## Exercise
An acceptable answer repeats exactly the line with "op=moved; was=red donut;" and each line after it through the end of the entries, and includes nothing else.

## Extracted entries
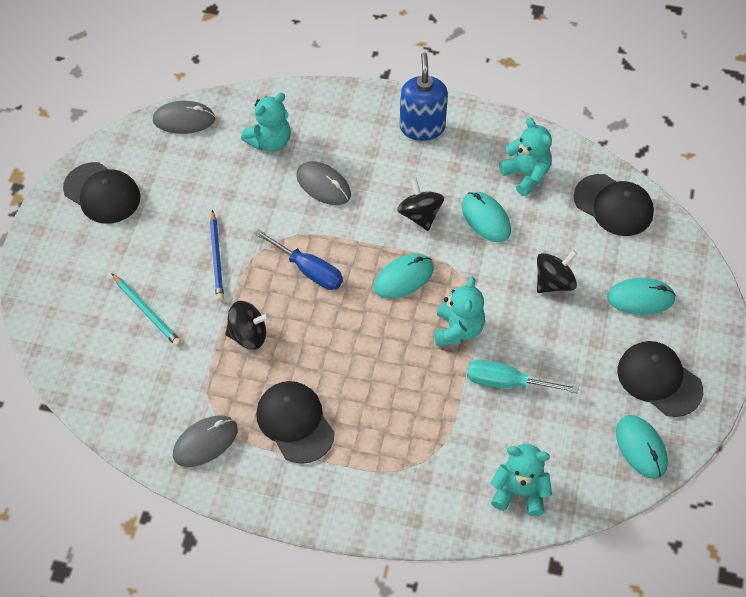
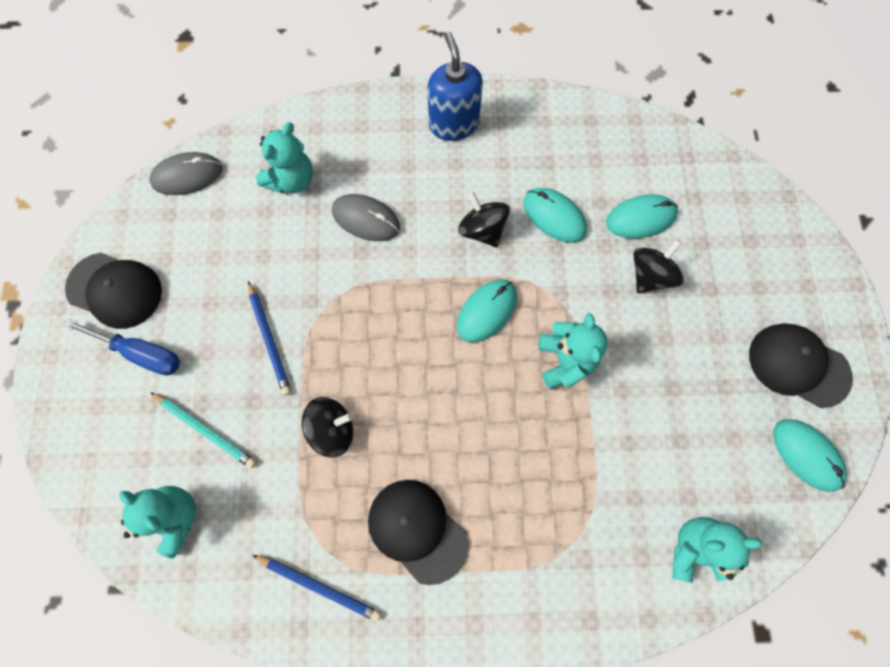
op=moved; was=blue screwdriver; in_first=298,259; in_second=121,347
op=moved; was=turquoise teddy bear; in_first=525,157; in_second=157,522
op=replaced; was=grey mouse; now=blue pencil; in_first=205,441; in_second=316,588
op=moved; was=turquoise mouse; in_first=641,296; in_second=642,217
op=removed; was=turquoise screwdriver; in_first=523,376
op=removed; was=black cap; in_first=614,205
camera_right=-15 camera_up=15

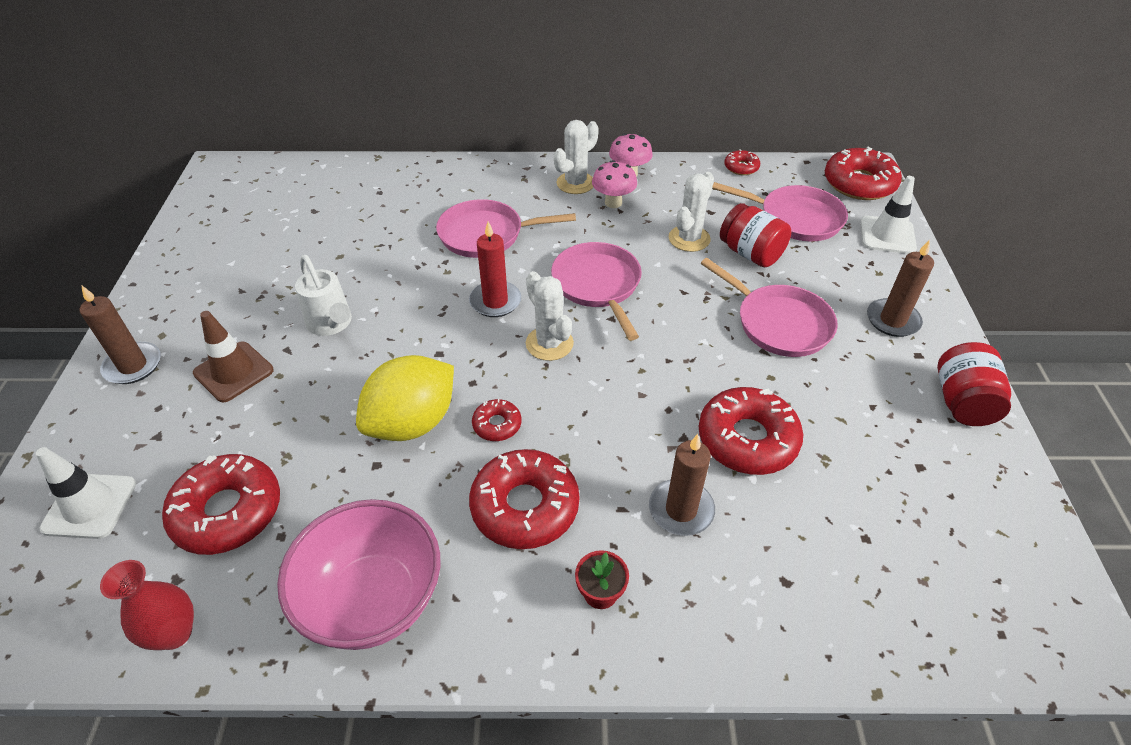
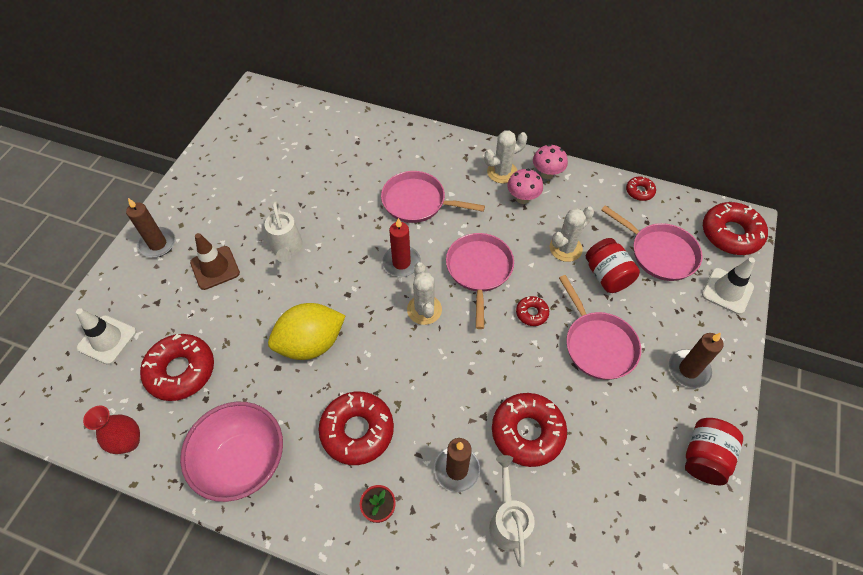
op=added; now=white watering can; in_second=512,511
op=moved; was=red donut; in_first=497,420; in_second=532,311
camera_right=20 camera_up=10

## Reply to the exercise
op=moved; was=red donut; in_first=497,420; in_second=532,311
camera_right=20 camera_up=10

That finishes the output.